-------- Task data

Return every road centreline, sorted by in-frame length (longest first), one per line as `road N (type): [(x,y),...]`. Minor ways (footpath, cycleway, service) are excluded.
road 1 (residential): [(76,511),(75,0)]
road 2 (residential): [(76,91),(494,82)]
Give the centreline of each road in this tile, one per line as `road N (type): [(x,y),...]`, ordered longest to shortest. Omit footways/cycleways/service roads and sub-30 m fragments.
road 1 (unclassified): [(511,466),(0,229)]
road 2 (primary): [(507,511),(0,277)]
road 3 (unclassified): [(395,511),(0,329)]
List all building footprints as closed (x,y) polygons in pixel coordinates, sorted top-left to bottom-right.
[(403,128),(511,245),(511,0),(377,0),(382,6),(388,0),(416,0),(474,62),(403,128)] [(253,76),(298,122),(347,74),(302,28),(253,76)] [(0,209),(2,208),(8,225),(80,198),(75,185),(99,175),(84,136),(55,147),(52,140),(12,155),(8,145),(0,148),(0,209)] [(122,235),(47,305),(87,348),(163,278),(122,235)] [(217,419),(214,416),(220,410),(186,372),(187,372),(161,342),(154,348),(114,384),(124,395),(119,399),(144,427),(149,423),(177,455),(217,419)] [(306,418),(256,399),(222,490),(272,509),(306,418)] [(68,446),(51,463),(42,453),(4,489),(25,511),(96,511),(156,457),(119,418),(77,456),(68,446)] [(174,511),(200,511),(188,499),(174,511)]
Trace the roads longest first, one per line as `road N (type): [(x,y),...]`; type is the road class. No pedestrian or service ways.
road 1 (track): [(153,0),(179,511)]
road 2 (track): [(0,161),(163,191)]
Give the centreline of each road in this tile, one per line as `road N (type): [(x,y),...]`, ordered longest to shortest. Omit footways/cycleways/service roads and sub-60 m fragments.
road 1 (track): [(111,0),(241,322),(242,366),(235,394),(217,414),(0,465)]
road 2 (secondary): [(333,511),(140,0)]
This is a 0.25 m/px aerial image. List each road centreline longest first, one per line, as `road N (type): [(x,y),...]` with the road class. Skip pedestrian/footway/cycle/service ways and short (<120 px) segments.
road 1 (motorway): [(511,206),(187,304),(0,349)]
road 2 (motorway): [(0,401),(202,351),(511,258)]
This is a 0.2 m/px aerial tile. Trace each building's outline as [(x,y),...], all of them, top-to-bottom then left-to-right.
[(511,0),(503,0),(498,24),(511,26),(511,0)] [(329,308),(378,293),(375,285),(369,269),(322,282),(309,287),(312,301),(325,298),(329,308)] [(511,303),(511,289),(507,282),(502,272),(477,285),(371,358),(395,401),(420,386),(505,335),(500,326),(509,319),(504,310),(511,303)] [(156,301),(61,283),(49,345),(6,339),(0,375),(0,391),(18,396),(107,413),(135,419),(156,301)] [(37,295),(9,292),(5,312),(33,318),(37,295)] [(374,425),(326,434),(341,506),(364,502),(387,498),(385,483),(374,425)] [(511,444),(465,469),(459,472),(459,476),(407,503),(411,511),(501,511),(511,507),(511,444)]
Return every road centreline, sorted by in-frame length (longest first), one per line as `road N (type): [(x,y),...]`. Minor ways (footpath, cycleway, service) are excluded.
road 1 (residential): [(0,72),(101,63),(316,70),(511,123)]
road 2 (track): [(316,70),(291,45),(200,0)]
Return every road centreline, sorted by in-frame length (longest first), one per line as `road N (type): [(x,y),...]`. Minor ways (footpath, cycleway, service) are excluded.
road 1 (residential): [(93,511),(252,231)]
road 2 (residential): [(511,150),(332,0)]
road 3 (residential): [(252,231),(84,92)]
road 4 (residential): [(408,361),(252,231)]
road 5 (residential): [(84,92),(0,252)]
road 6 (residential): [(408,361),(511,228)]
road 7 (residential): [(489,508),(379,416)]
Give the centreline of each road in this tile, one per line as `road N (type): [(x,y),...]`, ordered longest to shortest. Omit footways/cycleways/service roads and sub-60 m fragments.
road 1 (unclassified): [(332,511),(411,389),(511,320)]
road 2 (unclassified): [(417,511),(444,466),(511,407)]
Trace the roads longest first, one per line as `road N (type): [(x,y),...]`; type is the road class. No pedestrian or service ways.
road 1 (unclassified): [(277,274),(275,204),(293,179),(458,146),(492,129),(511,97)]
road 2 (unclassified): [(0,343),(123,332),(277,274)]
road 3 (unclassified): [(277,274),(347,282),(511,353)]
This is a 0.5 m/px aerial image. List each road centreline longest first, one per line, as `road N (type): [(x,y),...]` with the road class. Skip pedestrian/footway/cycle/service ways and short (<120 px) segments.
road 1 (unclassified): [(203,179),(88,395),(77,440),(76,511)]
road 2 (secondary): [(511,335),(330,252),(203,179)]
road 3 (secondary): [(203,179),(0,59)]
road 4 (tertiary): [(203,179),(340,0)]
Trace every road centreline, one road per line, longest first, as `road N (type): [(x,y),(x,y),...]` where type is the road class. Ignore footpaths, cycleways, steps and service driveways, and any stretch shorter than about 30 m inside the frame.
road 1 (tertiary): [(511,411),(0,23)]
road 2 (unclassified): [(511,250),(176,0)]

----------------

Instruction>
Quote all of the material above word for word, keeping every line in its original order.

The solution>
Return every road centreline, sorted by in-frame length (longest first), one per line as `road N (type): [(x,y),...]`. Minor ways (footpath, cycleway, service) are excluded.
road 1 (residential): [(76,511),(75,0)]
road 2 (residential): [(76,91),(494,82)]
Give the centreline of each road in this tile, one per line as `road N (type): [(x,y),...]`, ordered longest to shortest. Omit footways/cycleways/service roads and sub-30 m fragments.
road 1 (unclassified): [(511,466),(0,229)]
road 2 (primary): [(507,511),(0,277)]
road 3 (unclassified): [(395,511),(0,329)]
List all building footprints as closed (x,y) polygons in pixel coordinates, sorted top-left to bottom-right.
[(403,128),(511,245),(511,0),(377,0),(382,6),(388,0),(416,0),(474,62),(403,128)] [(253,76),(298,122),(347,74),(302,28),(253,76)] [(0,209),(2,208),(8,225),(80,198),(75,185),(99,175),(84,136),(55,147),(52,140),(12,155),(8,145),(0,148),(0,209)] [(122,235),(47,305),(87,348),(163,278),(122,235)] [(217,419),(214,416),(220,410),(186,372),(187,372),(161,342),(154,348),(114,384),(124,395),(119,399),(144,427),(149,423),(177,455),(217,419)] [(306,418),(256,399),(222,490),(272,509),(306,418)] [(68,446),(51,463),(42,453),(4,489),(25,511),(96,511),(156,457),(119,418),(77,456),(68,446)] [(174,511),(200,511),(188,499),(174,511)]
Trace the roads longest first, one per line as `road N (type): [(x,y),...]`; type is the road class. No pedestrian or service ways.
road 1 (track): [(153,0),(179,511)]
road 2 (track): [(0,161),(163,191)]
Give the centreline of each road in this tile, one per line as `road N (type): [(x,y),...]`, ordered longest to shortest. Omit footways/cycleways/service roads and sub-60 m fragments.
road 1 (track): [(111,0),(241,322),(242,366),(235,394),(217,414),(0,465)]
road 2 (secondary): [(333,511),(140,0)]
This is a 0.25 m/px aerial image. List each road centreline longest first, one per line, as `road N (type): [(x,y),...]` with the road class. Skip pedestrian/footway/cycle/service ways and short (<120 px) segments.
road 1 (motorway): [(511,206),(187,304),(0,349)]
road 2 (motorway): [(0,401),(202,351),(511,258)]
This is a 0.2 m/px aerial tile. Trace each building's outline as [(x,y),...], all of them, top-to-bottom then left-to-right.
[(511,0),(503,0),(498,24),(511,26),(511,0)] [(329,308),(378,293),(375,285),(369,269),(322,282),(309,287),(312,301),(325,298),(329,308)] [(511,303),(511,289),(507,282),(502,272),(477,285),(371,358),(395,401),(420,386),(505,335),(500,326),(509,319),(504,310),(511,303)] [(156,301),(61,283),(49,345),(6,339),(0,375),(0,391),(18,396),(107,413),(135,419),(156,301)] [(37,295),(9,292),(5,312),(33,318),(37,295)] [(374,425),(326,434),(341,506),(364,502),(387,498),(385,483),(374,425)] [(511,444),(465,469),(459,472),(459,476),(407,503),(411,511),(501,511),(511,507),(511,444)]
Return every road centreline, sorted by in-frame length (longest first), one per line as `road N (type): [(x,y),...]`. Minor ways (footpath, cycleway, service) are excluded.
road 1 (residential): [(0,72),(101,63),(316,70),(511,123)]
road 2 (track): [(316,70),(291,45),(200,0)]
Return every road centreline, sorted by in-frame length (longest first), one per line as `road N (type): [(x,y),...]`. Minor ways (footpath, cycleway, service) are excluded.
road 1 (residential): [(93,511),(252,231)]
road 2 (residential): [(511,150),(332,0)]
road 3 (residential): [(252,231),(84,92)]
road 4 (residential): [(408,361),(252,231)]
road 5 (residential): [(84,92),(0,252)]
road 6 (residential): [(408,361),(511,228)]
road 7 (residential): [(489,508),(379,416)]
Give the centreline of each road in this tile, one per line as `road N (type): [(x,y),...]`, ordered longest to shortest. Omit footways/cycleways/service roads and sub-60 m fragments.
road 1 (unclassified): [(332,511),(411,389),(511,320)]
road 2 (unclassified): [(417,511),(444,466),(511,407)]
Trace the roads longest first, one per line as `road N (type): [(x,y),...]`; type is the road class. No pedestrian or service ways.
road 1 (unclassified): [(277,274),(275,204),(293,179),(458,146),(492,129),(511,97)]
road 2 (unclassified): [(0,343),(123,332),(277,274)]
road 3 (unclassified): [(277,274),(347,282),(511,353)]
This is a 0.5 m/px aerial image. List each road centreline longest first, one per line, as `road N (type): [(x,y),...]` with the road class. Skip pedestrian/footway/cycle/service ways and short (<120 px) segments.
road 1 (unclassified): [(203,179),(88,395),(77,440),(76,511)]
road 2 (secondary): [(511,335),(330,252),(203,179)]
road 3 (secondary): [(203,179),(0,59)]
road 4 (tertiary): [(203,179),(340,0)]
Trace every road centreline, one road per line, longest first, as `road N (type): [(x,y),(x,y),...]` where type is the road class. Ignore footpaths, cycleways, steps and service driveways, and any stretch shorter than about 30 m inside the frame.
road 1 (tertiary): [(511,411),(0,23)]
road 2 (unclassified): [(511,250),(176,0)]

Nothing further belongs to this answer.